◆ TASK DETAILS:
Give back, unchanged, the line containing "yellow cross: (78, 39) -> (98, 15), moved" and every line after it up to the end of the listing.

━━ DATA FOR THIS EXERCISE ━━

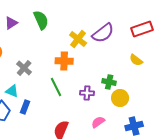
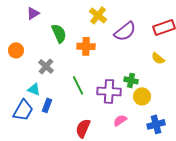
green semicircle: (41, 20) -> (59, 33), moved
purple triangle: (11, 23) -> (33, 13), moved
yellow cross: (78, 39) -> (98, 15), moved
orange cross: (64, 61) -> (86, 46), moved
purple cross: (87, 93) -> (109, 91), size x1.6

━━━

◆ ANSWER TO THE PROBLEM:
yellow cross: (78, 39) -> (98, 15), moved
orange cross: (64, 61) -> (86, 46), moved
purple cross: (87, 93) -> (109, 91), size x1.6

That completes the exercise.